• [Work item] Omit every picture, then give all the entries again exactly.

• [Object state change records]
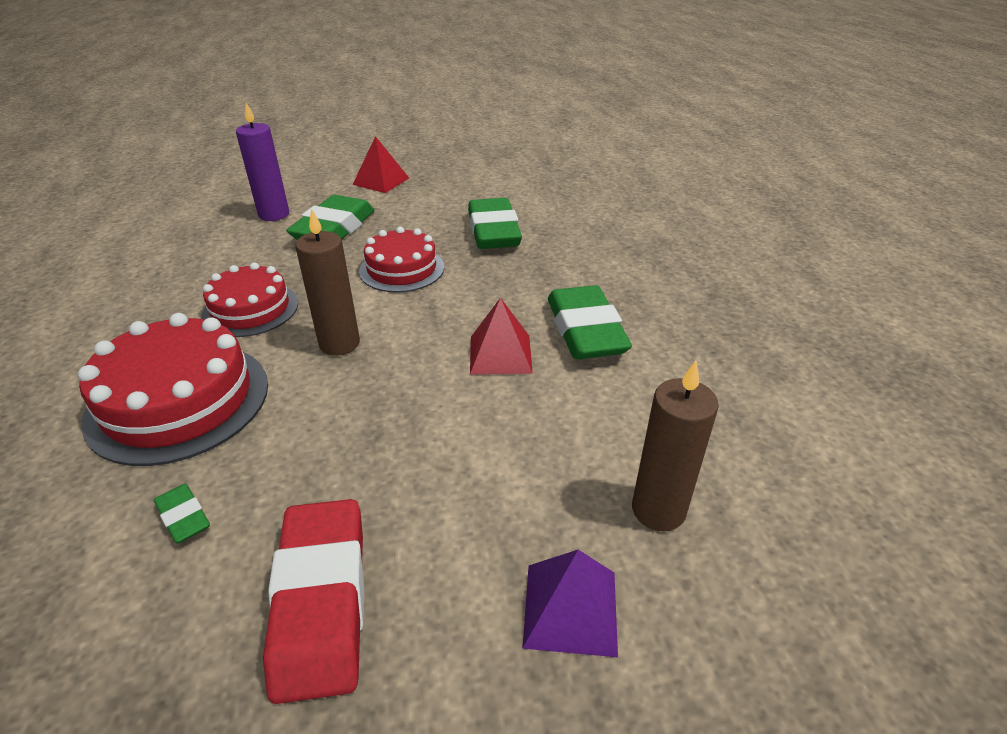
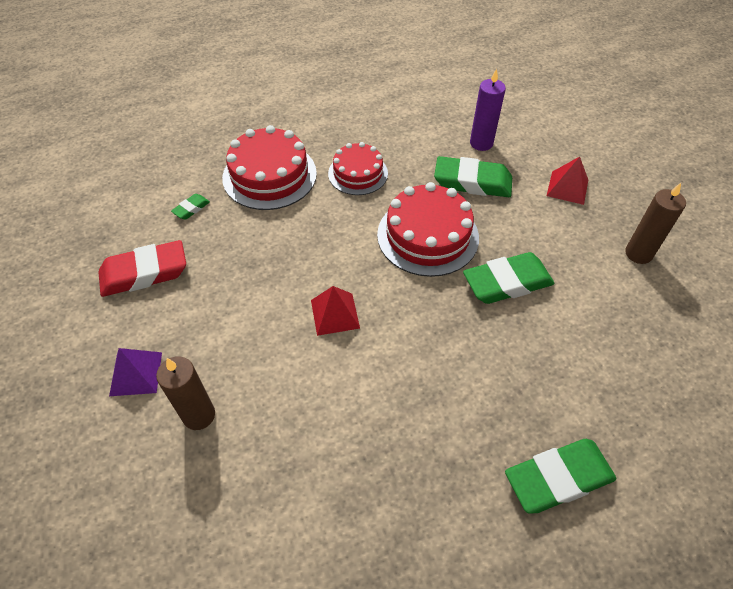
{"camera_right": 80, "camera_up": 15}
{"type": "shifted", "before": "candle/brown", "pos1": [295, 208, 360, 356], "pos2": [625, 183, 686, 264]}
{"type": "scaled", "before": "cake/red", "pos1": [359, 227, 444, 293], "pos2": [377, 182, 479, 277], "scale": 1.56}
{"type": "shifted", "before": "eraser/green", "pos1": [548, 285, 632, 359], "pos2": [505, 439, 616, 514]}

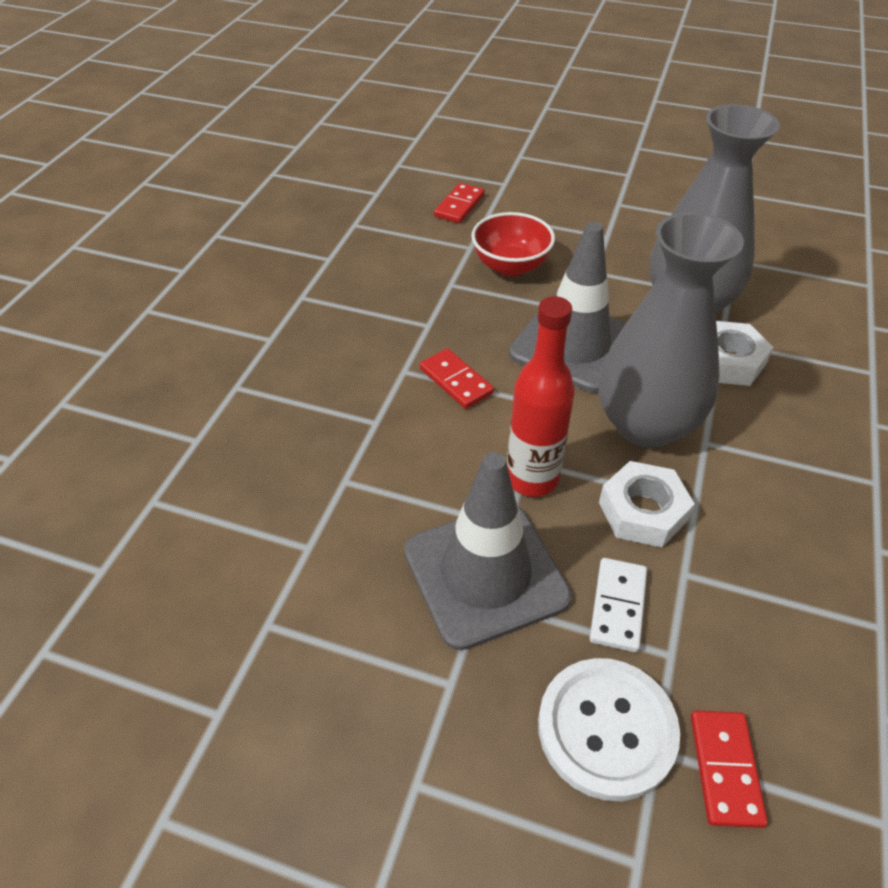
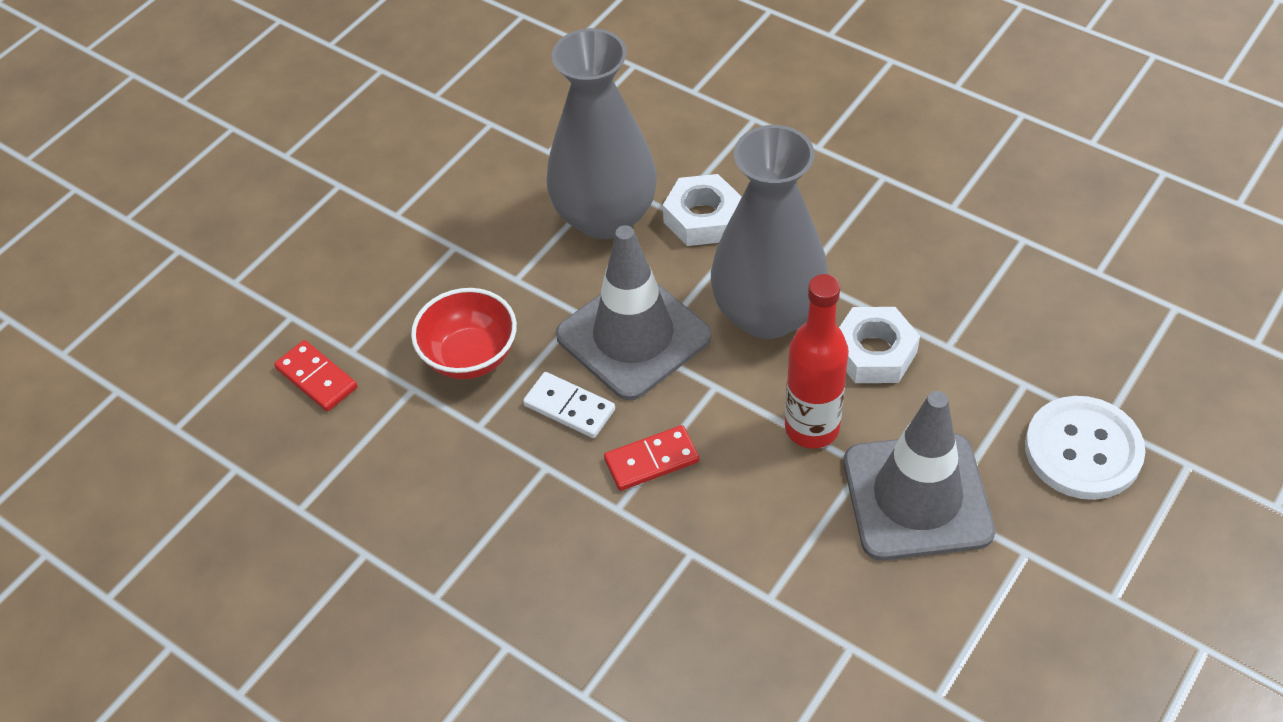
{"camera_right": -70, "camera_up": 5}
{"type": "shifted", "before": "domino/white", "pos1": [589, 558, 647, 652], "pos2": [523, 372, 615, 438]}
{"type": "gone", "before": "domino/red", "pos1": [691, 710, 768, 828]}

• [Response]
{"camera_right": 80, "camera_up": 15}
{"type": "shifted", "before": "candle/brown", "pos1": [295, 208, 360, 356], "pos2": [625, 183, 686, 264]}
{"type": "scaled", "before": "cake/red", "pos1": [359, 227, 444, 293], "pos2": [377, 182, 479, 277], "scale": 1.56}
{"type": "shifted", "before": "eraser/green", "pos1": [548, 285, 632, 359], "pos2": [505, 439, 616, 514]}

{"camera_right": -70, "camera_up": 5}
{"type": "shifted", "before": "domino/white", "pos1": [589, 558, 647, 652], "pos2": [523, 372, 615, 438]}
{"type": "gone", "before": "domino/red", "pos1": [691, 710, 768, 828]}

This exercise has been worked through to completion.